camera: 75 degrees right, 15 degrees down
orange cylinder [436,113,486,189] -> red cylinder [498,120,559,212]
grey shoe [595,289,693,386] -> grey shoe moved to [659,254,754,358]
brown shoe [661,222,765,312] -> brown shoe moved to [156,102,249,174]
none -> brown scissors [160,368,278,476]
****
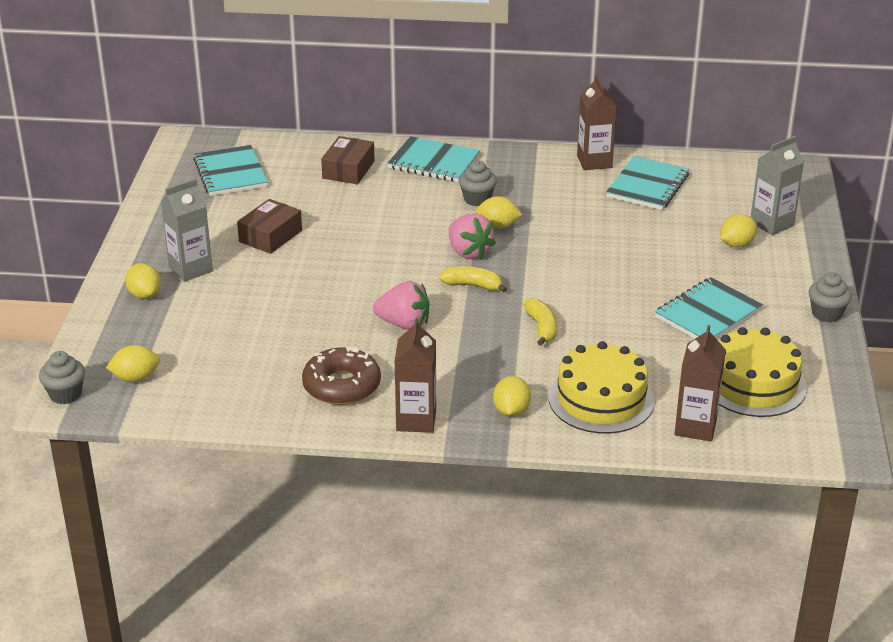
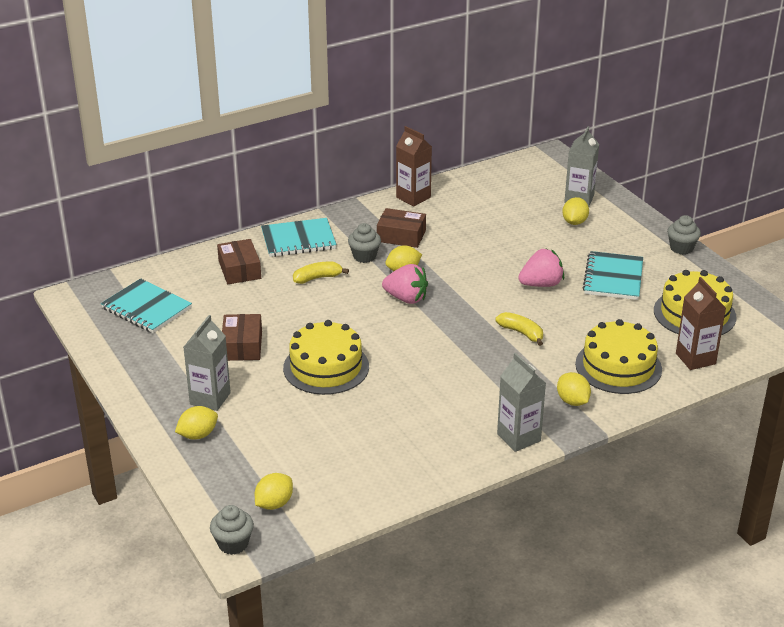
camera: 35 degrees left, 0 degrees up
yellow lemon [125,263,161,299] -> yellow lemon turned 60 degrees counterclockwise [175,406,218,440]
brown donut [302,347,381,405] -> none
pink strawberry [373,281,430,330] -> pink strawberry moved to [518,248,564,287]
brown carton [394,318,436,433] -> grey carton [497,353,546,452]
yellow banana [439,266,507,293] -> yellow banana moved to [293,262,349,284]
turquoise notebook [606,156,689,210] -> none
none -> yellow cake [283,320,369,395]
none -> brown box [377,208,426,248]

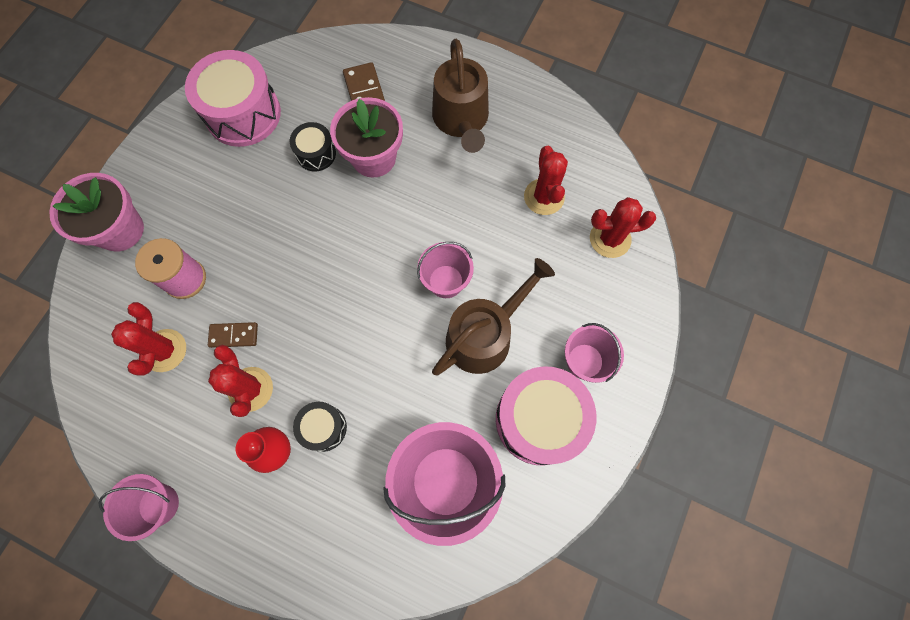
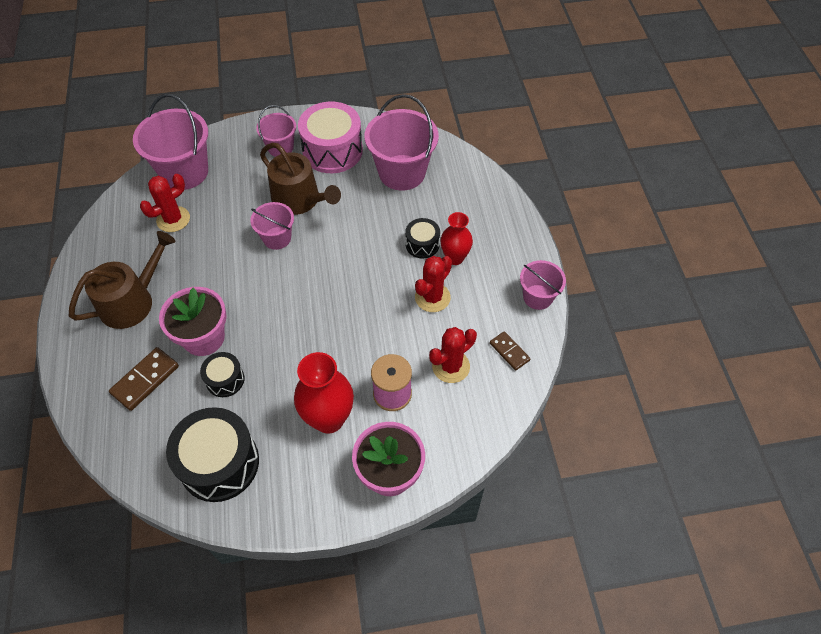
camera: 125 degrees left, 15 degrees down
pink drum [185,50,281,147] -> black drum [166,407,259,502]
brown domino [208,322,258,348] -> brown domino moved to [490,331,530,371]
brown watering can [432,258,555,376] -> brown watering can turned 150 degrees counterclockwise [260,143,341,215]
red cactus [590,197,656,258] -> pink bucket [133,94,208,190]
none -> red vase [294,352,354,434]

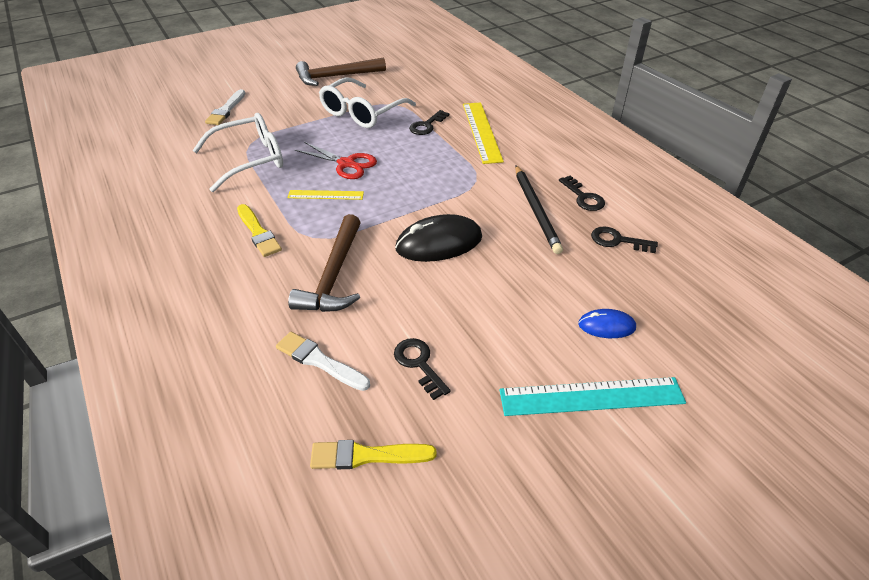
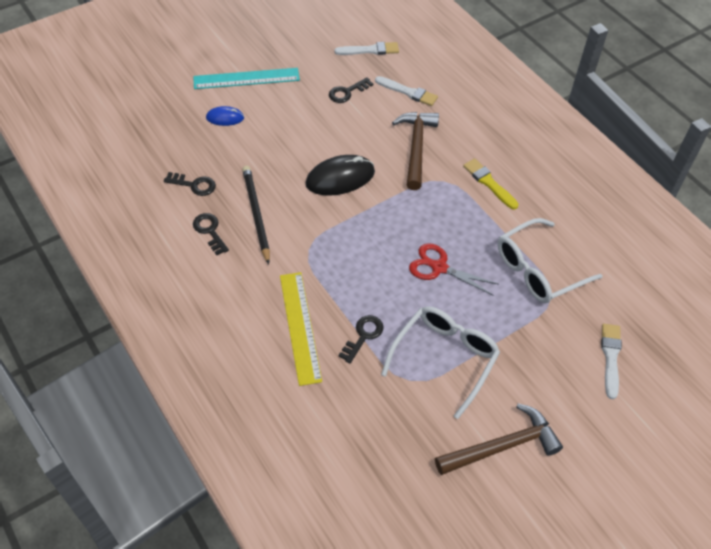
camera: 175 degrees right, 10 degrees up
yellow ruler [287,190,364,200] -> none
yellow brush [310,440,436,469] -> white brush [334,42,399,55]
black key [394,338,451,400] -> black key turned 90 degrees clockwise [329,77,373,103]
****
PROBLEM TO WORK ON:
What you return must be the lines above that run from the line with "camera: 75 degrees right, 15 degrees down" to the line with "none -> brown scissors [160,368,278,476]", inclusive, each copied exactly.

ANSWER TO THIS EXERCISE:
camera: 75 degrees right, 15 degrees down
orange cylinder [436,113,486,189] -> red cylinder [498,120,559,212]
grey shoe [595,289,693,386] -> grey shoe moved to [659,254,754,358]
brown shoe [661,222,765,312] -> brown shoe moved to [156,102,249,174]
none -> brown scissors [160,368,278,476]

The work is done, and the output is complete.